*Dataset records*
Start of Block
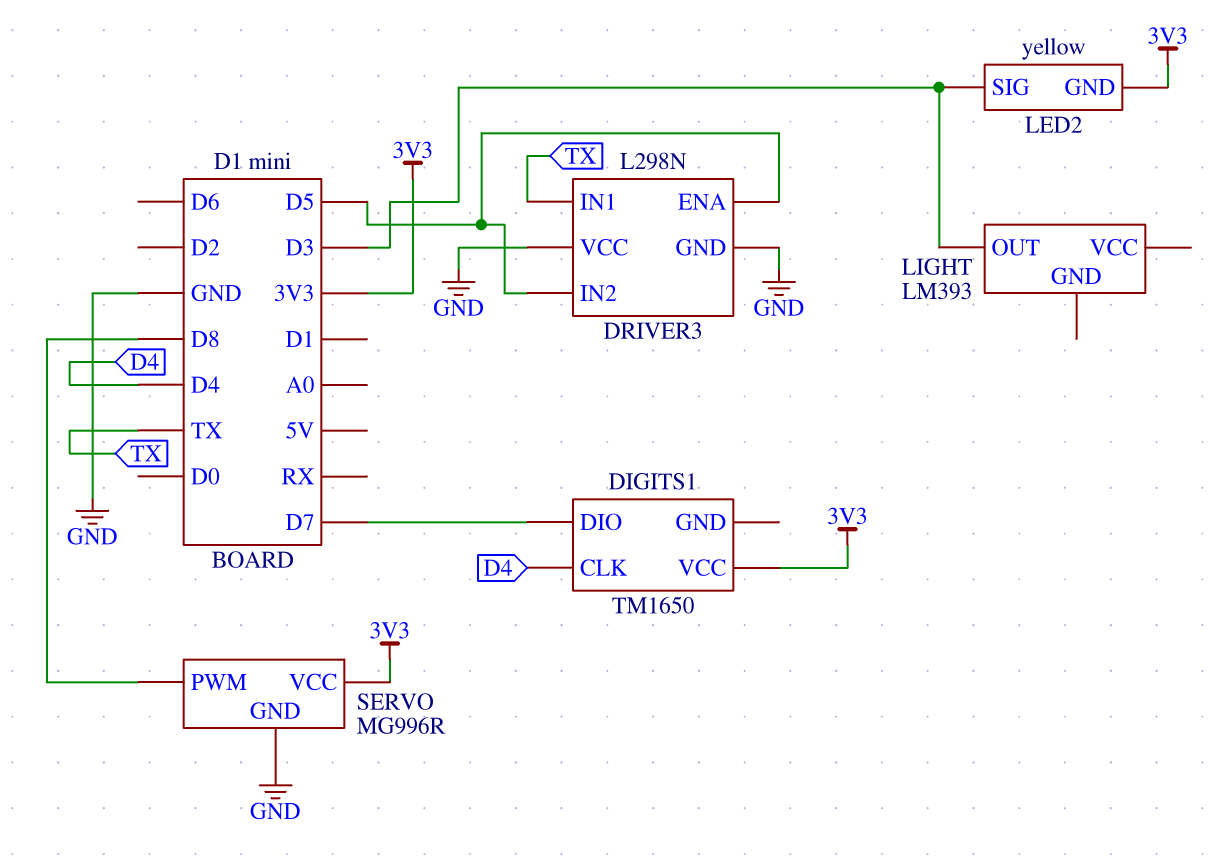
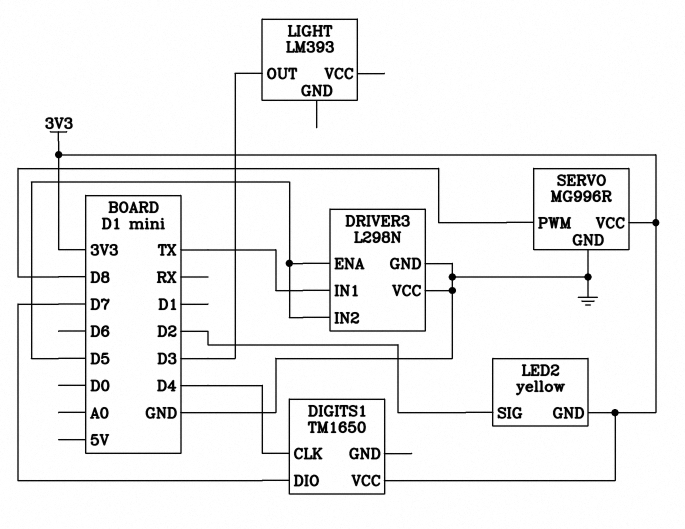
LED2 pin SIG: D3 -> D2

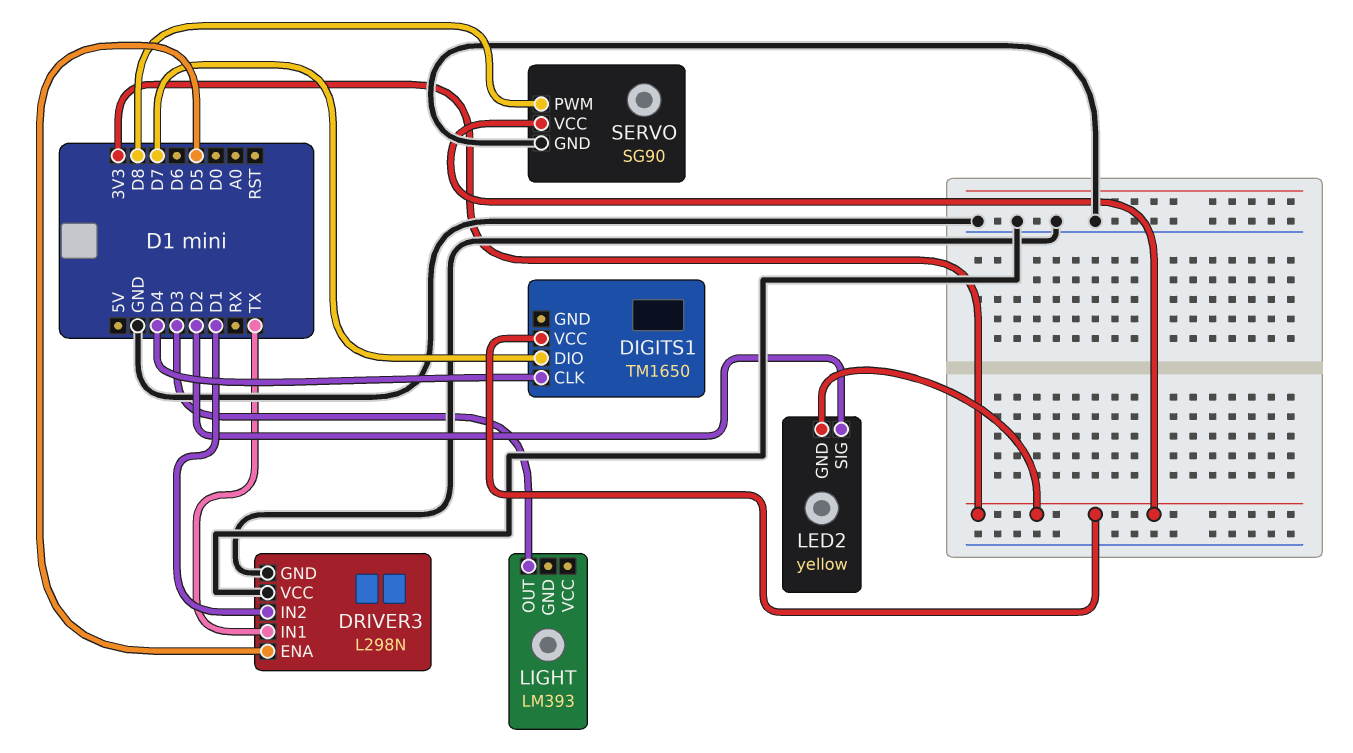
DRIVER3 pin IN2: D5 -> D1
SERVO: MG996R -> SG90

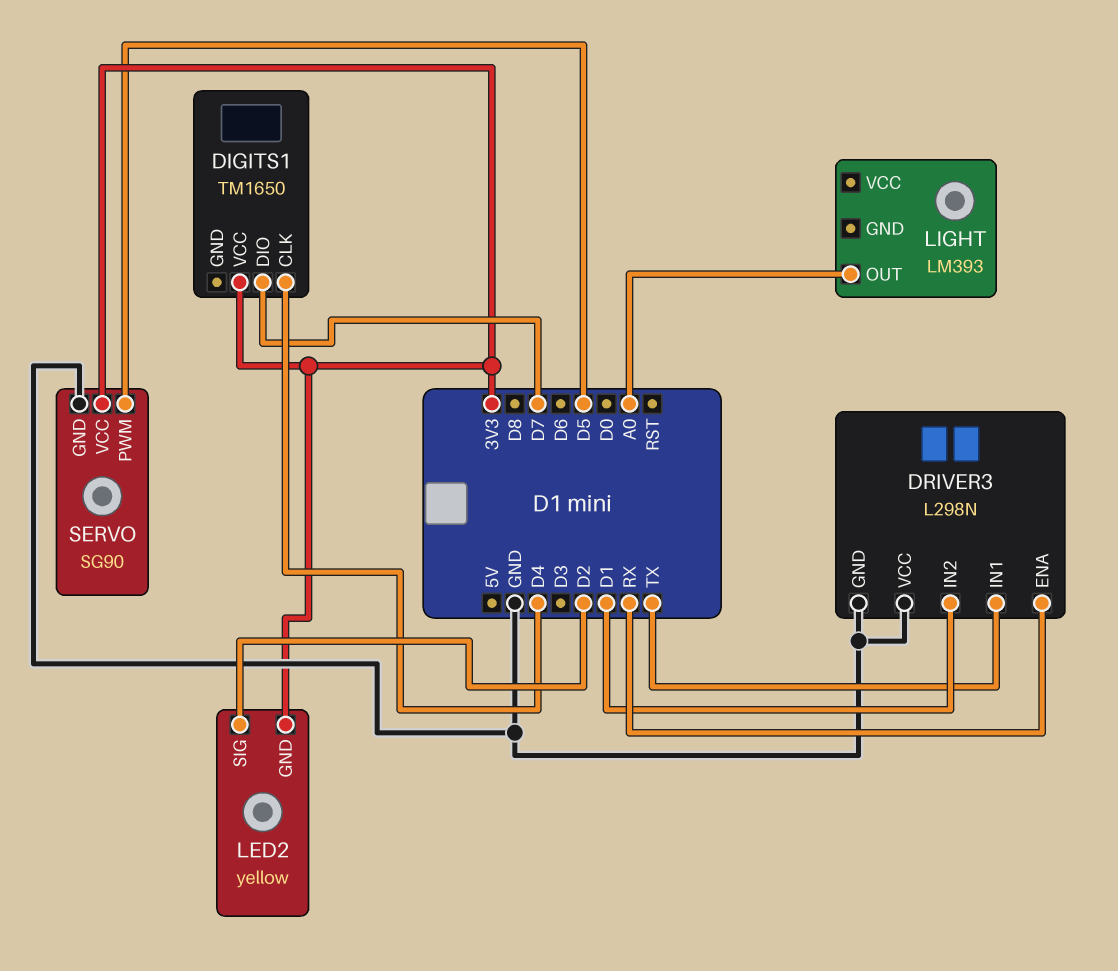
DRIVER3 pin ENA: D5 -> RX
LIGHT pin OUT: D3 -> A0
SERVO pin PWM: D8 -> D5

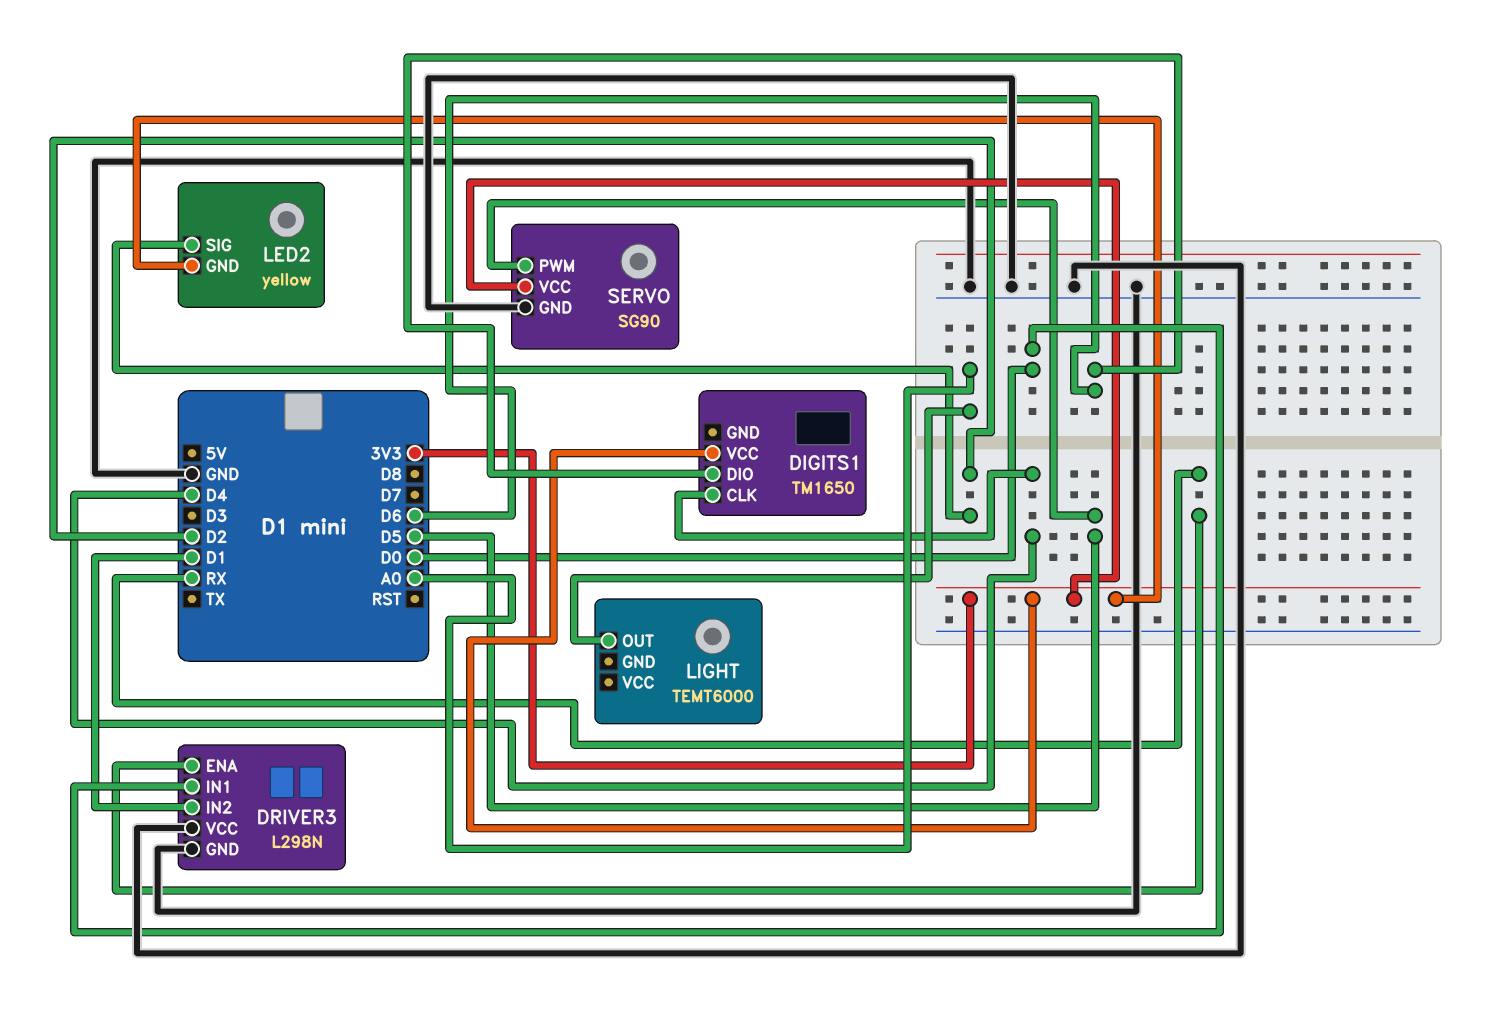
DIGITS1 pin DIO: D7 -> D6
DRIVER3 pin IN1: TX -> D0
LIGHT: LM393 -> TEMT6000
End of Block
*Work order*
Wherever "LIGHT" appears in a line of the entries, copy that line.

*Response area*
LIGHT pin OUT: D3 -> A0
LIGHT: LM393 -> TEMT6000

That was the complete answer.